━━ GIVEN DATA ━━

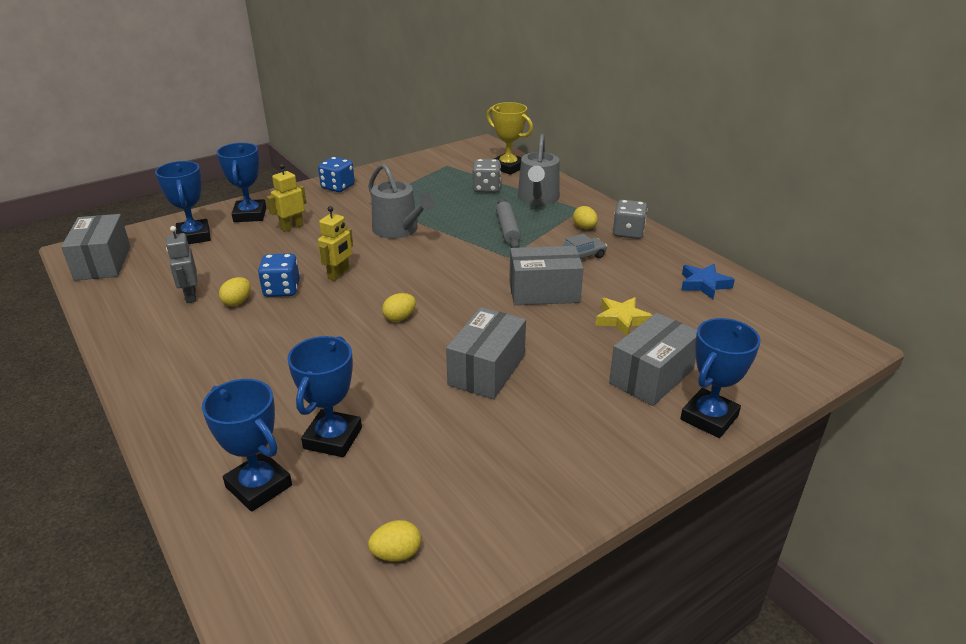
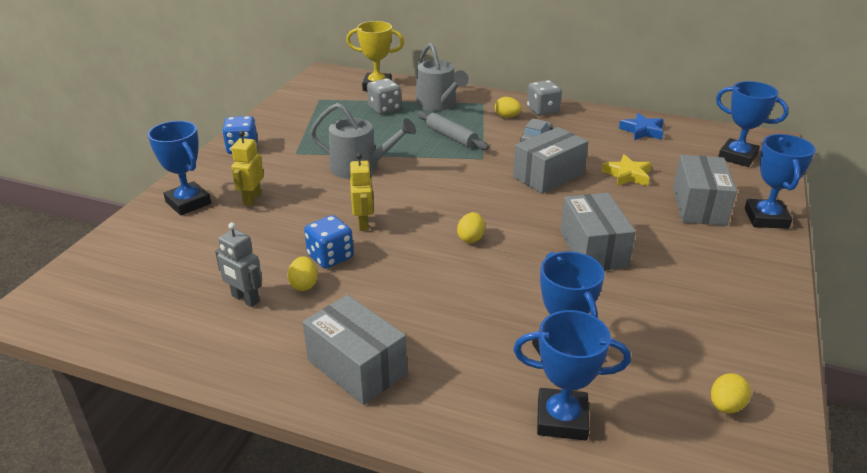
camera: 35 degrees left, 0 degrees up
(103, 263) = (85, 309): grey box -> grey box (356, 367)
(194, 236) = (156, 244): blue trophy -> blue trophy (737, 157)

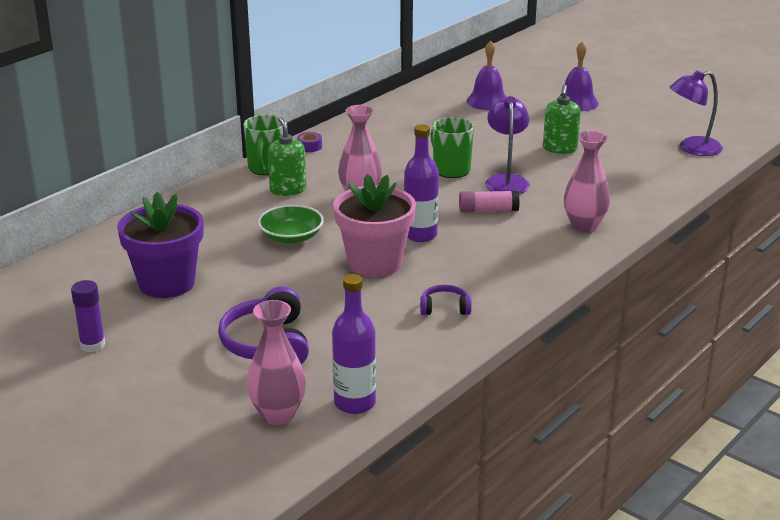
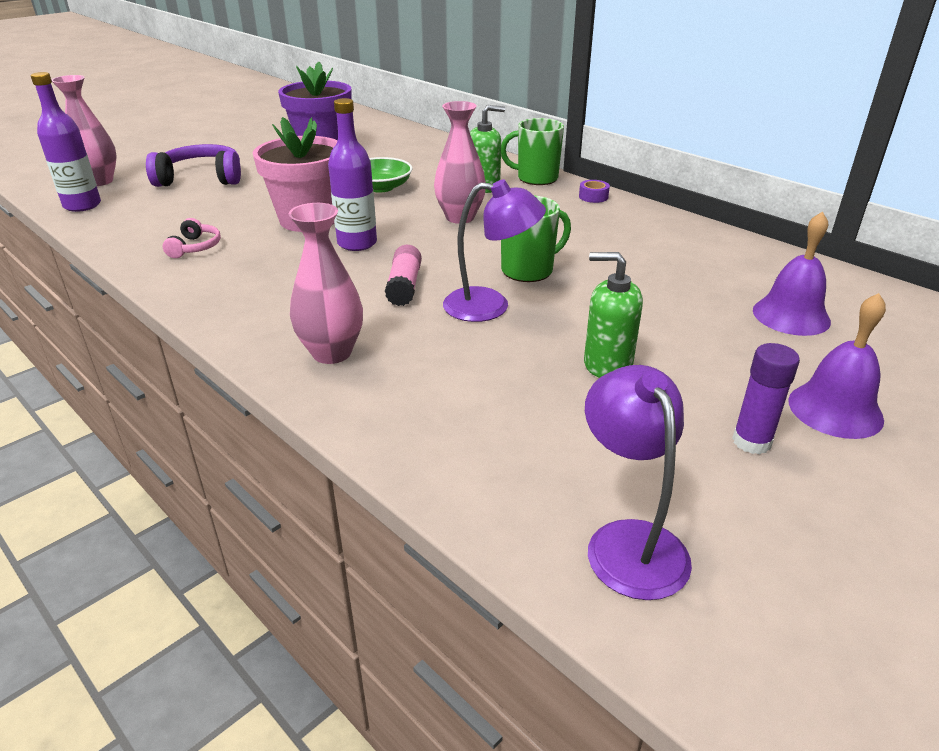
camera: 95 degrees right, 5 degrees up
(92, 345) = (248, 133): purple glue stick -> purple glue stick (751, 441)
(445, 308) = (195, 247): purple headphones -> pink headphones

━━━

> YOUR OBJECTIVE:
I'd like the entries above repeated exactly, but without any of their pictures.

> TASK ANSWER:
camera: 35 degrees left, 0 degrees up
(103, 263) = (85, 309): grey box -> grey box (356, 367)
(194, 236) = (156, 244): blue trophy -> blue trophy (737, 157)

camera: 95 degrees right, 5 degrees up
(92, 345) = (248, 133): purple glue stick -> purple glue stick (751, 441)
(445, 308) = (195, 247): purple headphones -> pink headphones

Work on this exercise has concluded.